** Required work **
Write out the whole listing below exactly, skipping each picture.

** Exercise data **
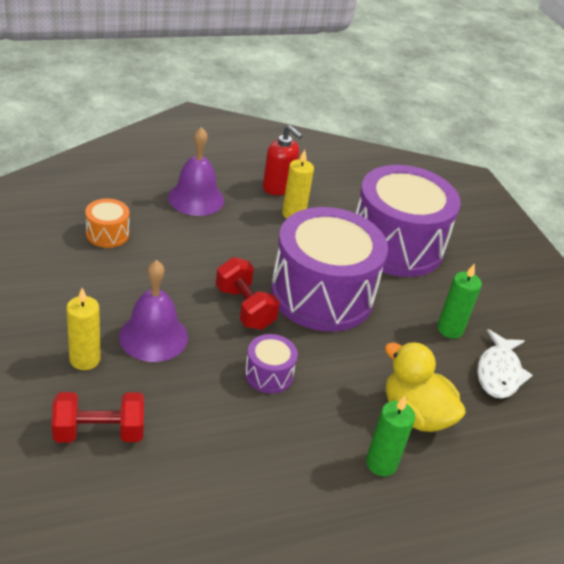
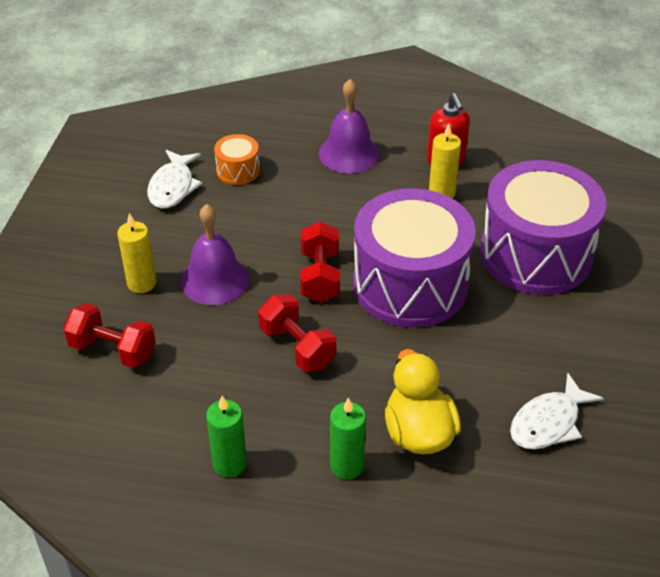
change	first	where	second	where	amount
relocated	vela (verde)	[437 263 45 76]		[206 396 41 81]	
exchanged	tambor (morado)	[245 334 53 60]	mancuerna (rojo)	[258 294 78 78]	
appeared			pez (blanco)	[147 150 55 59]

** Task result **
change	first	where	second	where	amount
relocated	vela (verde)	[437 263 45 76]		[206 396 41 81]	
exchanged	tambor (morado)	[245 334 53 60]	mancuerna (rojo)	[258 294 78 78]	
appeared			pez (blanco)	[147 150 55 59]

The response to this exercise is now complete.